Task directions: Please write out only the lines from the line with "gray arrow: (57, 21) -> (94, 21), moved" to the line with "yellow hexagon: (77, 293) -> (122, 86), moved", inclusive, exactly as they stand below, without the pictures.

Data listing:
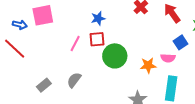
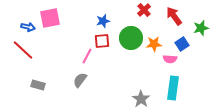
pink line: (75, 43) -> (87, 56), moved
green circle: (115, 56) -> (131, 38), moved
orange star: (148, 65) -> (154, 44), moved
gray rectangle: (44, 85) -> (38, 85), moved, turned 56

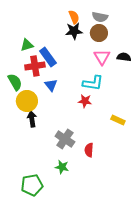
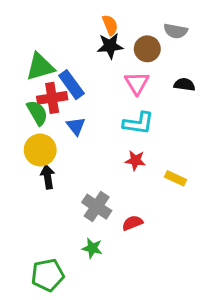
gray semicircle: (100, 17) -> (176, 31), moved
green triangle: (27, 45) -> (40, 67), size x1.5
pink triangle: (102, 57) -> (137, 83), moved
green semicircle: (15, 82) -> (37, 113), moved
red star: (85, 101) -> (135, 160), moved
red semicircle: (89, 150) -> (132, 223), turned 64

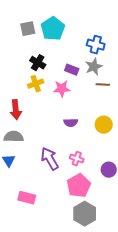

...

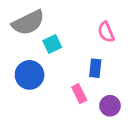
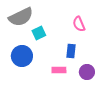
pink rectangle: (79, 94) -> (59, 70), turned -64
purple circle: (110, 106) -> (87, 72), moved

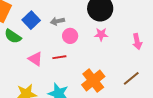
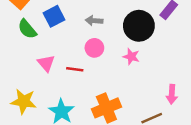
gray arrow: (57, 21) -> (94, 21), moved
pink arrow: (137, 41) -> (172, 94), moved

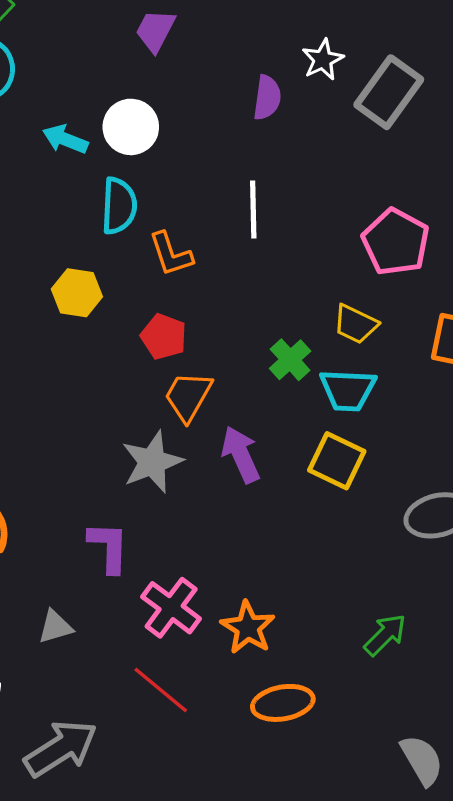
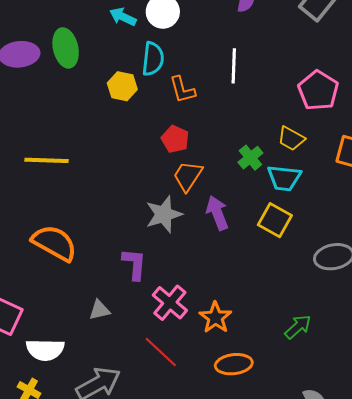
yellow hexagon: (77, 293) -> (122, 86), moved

--

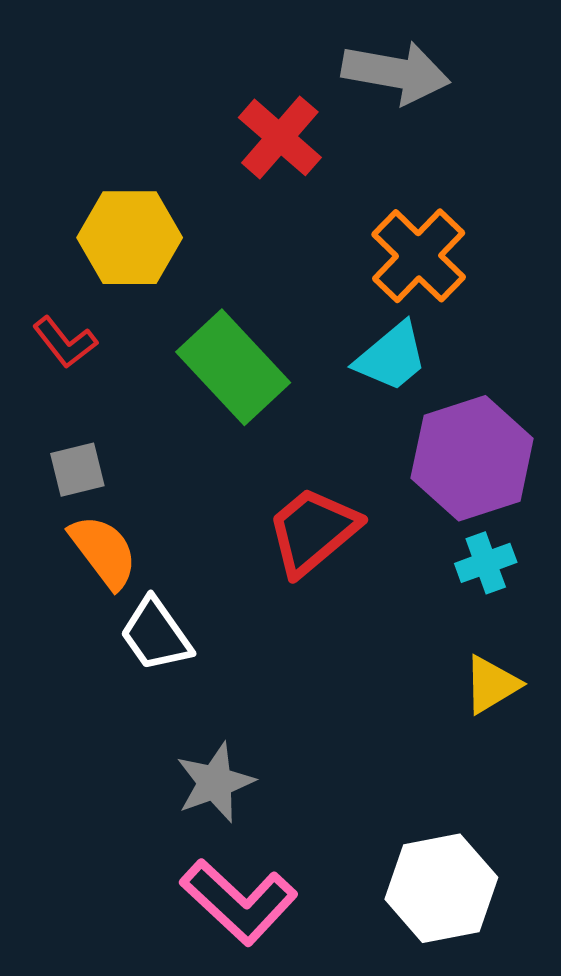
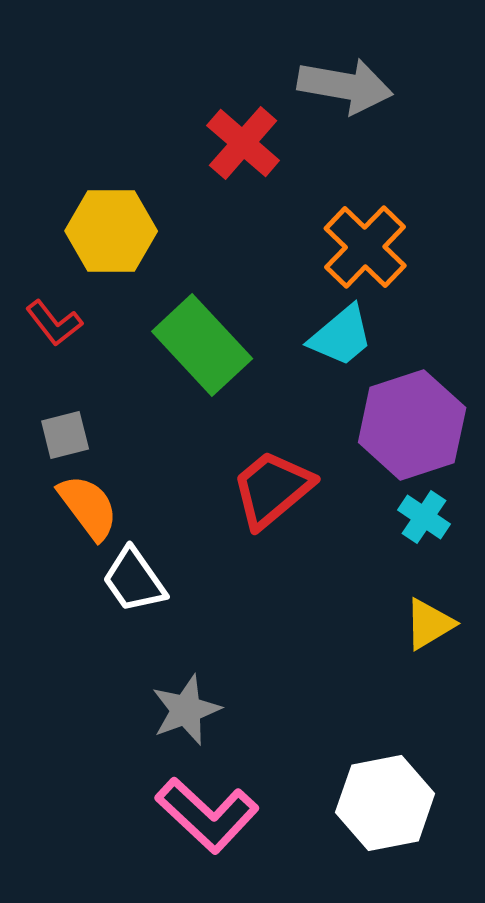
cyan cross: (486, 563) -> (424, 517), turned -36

Response to this exercise:
gray arrow: (57, 21) -> (94, 21), moved
pink arrow: (137, 41) -> (172, 94), moved

yellow hexagon: (77, 293) -> (122, 86), moved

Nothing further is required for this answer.